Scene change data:
_ _ _ _ _ _ _

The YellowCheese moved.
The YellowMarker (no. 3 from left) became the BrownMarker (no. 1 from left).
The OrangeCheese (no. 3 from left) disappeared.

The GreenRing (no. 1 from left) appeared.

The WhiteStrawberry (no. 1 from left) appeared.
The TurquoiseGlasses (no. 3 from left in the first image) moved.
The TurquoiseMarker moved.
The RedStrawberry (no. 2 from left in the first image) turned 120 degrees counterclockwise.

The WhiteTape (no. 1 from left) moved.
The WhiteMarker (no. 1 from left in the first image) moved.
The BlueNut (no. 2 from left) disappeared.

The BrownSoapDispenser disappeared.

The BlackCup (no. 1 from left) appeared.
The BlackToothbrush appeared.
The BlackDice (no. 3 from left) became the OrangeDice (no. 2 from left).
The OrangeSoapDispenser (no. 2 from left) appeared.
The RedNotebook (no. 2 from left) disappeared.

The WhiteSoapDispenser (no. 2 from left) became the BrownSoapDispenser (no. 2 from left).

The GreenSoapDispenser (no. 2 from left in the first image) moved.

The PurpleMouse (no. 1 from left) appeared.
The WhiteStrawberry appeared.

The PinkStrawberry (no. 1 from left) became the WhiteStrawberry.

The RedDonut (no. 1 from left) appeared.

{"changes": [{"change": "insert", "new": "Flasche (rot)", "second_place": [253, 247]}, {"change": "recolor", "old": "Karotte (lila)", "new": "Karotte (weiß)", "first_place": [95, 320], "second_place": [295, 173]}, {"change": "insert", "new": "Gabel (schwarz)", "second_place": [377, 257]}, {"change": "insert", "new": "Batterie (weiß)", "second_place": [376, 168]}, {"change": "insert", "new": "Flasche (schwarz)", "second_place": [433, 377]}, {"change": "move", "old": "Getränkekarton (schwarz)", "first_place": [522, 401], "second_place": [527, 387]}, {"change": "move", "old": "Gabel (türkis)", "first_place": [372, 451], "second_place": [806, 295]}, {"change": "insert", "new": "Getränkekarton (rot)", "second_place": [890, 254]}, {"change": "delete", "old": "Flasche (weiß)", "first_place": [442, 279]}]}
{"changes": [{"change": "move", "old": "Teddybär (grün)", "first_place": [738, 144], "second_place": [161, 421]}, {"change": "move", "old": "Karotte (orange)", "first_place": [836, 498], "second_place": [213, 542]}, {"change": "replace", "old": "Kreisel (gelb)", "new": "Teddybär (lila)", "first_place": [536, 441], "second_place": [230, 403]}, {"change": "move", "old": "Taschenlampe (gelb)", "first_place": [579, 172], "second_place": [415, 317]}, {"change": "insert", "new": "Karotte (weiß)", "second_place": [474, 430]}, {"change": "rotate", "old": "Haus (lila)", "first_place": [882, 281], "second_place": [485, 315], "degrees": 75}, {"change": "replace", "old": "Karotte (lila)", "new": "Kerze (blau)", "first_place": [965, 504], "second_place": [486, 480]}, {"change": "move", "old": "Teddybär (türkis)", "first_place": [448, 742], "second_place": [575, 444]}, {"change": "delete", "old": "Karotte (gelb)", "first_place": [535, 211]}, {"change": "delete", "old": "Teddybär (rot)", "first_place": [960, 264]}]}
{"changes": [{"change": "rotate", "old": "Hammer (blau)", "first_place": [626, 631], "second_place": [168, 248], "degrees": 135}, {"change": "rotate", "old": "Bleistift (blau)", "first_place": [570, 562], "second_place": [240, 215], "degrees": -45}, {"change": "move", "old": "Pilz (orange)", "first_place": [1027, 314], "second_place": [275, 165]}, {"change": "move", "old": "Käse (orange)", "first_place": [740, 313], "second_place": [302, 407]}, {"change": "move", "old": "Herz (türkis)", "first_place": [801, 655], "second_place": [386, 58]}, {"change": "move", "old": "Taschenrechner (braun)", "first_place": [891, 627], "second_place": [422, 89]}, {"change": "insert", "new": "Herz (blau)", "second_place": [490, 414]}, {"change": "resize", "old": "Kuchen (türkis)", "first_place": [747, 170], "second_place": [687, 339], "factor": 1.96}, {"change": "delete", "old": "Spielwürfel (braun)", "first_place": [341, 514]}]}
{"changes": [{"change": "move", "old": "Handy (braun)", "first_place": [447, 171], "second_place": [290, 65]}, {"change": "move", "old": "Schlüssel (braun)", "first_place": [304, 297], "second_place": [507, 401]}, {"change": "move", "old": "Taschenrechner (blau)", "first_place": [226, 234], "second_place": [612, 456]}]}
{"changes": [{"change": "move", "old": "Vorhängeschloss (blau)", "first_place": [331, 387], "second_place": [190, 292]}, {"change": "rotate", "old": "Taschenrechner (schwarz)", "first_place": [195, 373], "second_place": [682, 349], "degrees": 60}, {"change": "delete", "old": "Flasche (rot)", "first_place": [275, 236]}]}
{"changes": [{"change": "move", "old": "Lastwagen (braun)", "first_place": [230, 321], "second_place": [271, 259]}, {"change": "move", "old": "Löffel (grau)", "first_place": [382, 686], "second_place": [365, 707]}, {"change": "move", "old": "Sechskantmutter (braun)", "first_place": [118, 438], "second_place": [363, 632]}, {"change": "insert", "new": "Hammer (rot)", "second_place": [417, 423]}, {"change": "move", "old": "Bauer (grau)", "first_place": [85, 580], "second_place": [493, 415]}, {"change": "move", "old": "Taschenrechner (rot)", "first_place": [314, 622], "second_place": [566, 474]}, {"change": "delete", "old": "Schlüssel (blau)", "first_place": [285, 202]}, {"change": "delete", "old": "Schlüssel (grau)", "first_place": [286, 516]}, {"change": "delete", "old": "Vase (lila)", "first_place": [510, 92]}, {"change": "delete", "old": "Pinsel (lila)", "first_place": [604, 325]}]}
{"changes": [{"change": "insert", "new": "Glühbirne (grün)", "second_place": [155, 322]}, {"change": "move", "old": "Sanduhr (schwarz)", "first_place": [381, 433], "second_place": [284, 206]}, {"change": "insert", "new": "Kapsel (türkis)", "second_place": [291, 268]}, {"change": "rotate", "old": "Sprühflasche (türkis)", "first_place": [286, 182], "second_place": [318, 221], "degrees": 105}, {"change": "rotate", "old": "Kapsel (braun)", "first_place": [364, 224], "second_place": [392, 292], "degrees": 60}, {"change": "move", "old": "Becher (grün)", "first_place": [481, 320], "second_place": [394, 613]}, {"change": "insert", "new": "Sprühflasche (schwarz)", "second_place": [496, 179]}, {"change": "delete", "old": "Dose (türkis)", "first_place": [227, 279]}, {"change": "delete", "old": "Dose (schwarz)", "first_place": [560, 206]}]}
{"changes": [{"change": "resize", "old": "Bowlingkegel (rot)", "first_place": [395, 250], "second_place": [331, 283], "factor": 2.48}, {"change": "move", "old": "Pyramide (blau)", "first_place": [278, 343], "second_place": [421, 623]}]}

_ _ _ _ _ _ _

What you are asked to do: Lines from the start of the records through the one containing "The YellowMarker (no." are what should be retyped, exactly and in full, both ends included.

Answer to the problem:
The YellowCheese moved.
The YellowMarker (no. 3 from left) became the BrownMarker (no. 1 from left).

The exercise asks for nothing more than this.